EXERCISE DETAILS :: Scan the records below for the line containing "IR pin OUT: B6 -> B7" and the line containing "LINE1 pin VCC: 3V3 -> 5V". Copy both, plus every line between, exactly.

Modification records
# # # # #

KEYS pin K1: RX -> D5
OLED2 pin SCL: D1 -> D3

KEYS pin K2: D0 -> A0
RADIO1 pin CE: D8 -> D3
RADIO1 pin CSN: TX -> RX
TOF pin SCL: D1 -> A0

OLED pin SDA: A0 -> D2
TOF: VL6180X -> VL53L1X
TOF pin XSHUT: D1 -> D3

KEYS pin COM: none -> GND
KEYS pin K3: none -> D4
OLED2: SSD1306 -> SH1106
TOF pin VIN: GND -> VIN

# # # # #

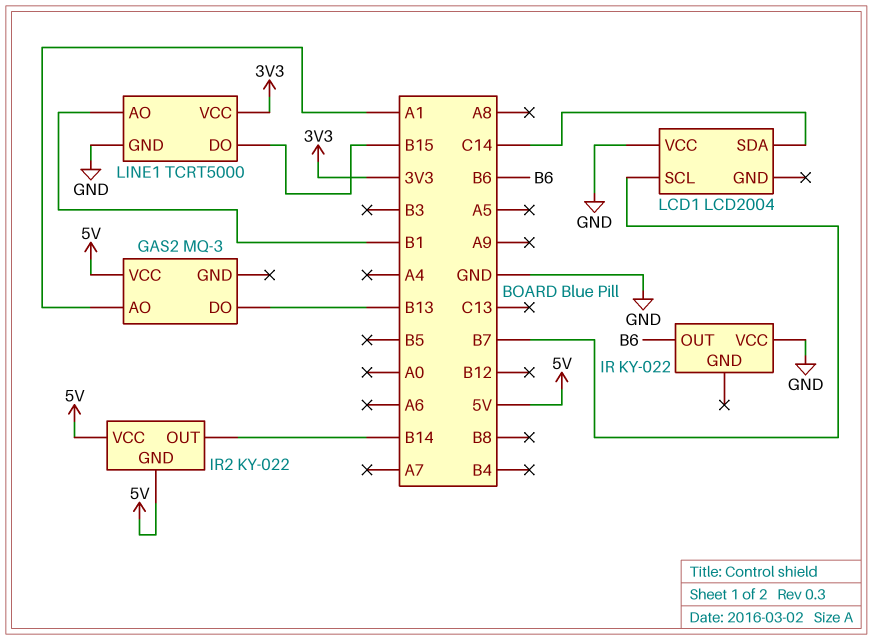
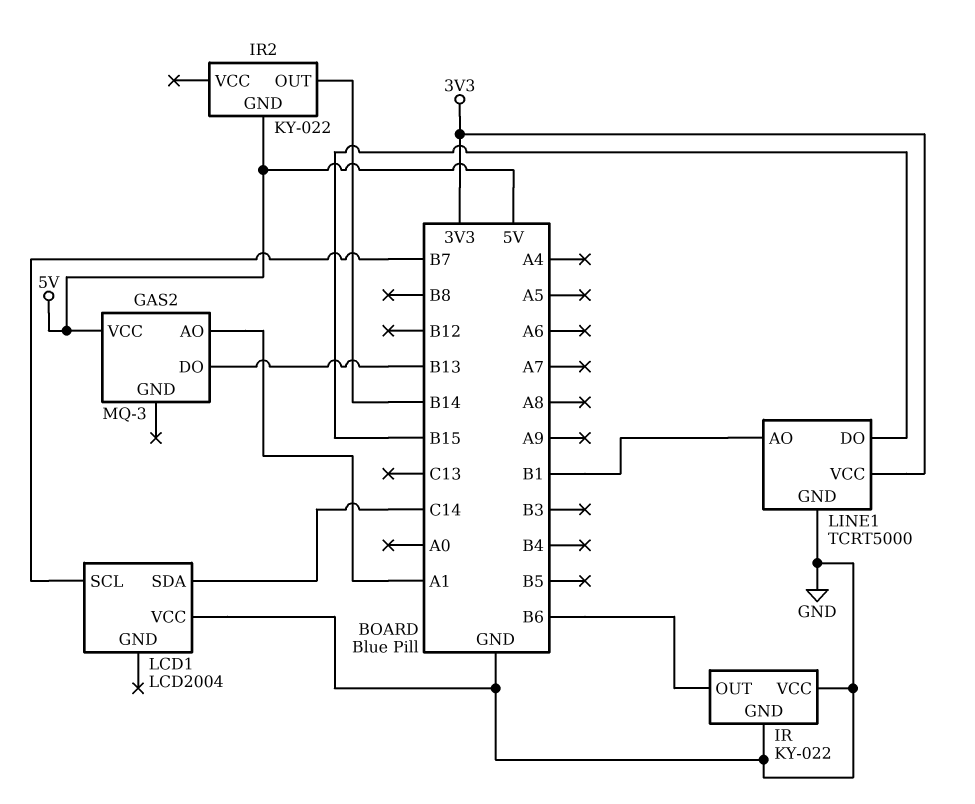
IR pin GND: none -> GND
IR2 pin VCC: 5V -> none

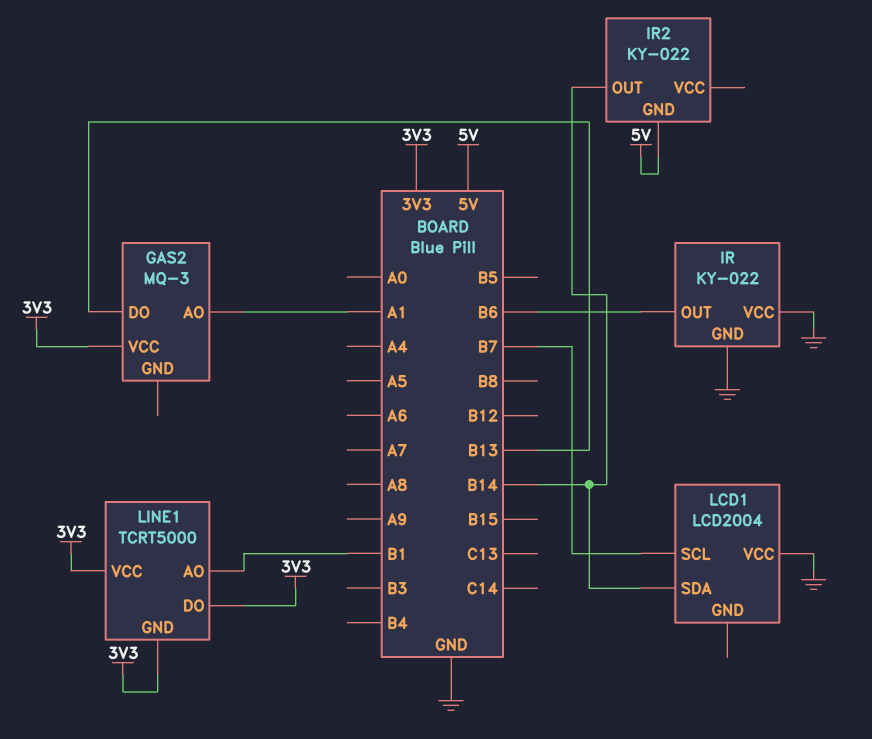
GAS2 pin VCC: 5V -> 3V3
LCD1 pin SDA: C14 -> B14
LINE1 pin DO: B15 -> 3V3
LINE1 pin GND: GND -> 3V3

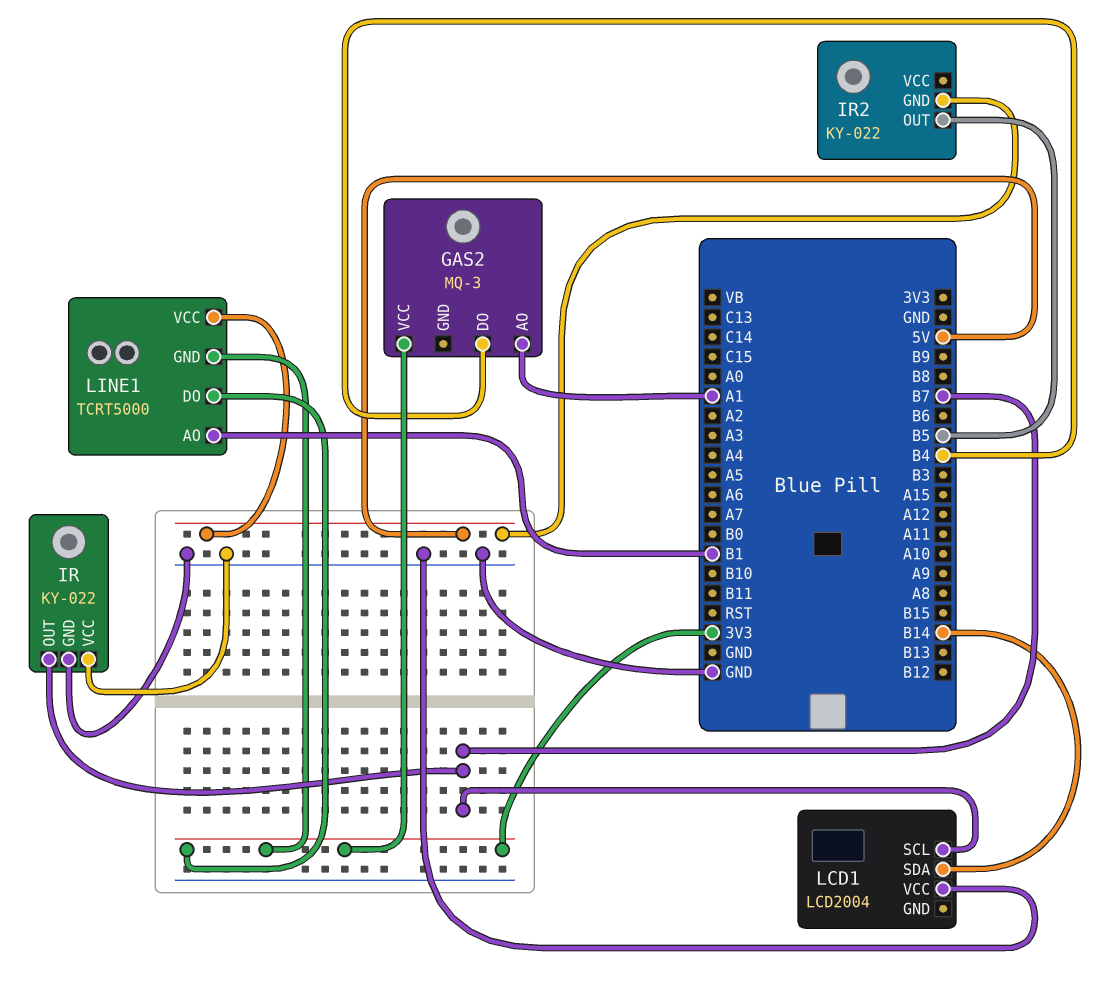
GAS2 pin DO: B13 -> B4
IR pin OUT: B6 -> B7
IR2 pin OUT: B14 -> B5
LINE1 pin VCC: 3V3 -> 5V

# # # # #

RESPONSE ::
IR pin OUT: B6 -> B7
IR2 pin OUT: B14 -> B5
LINE1 pin VCC: 3V3 -> 5V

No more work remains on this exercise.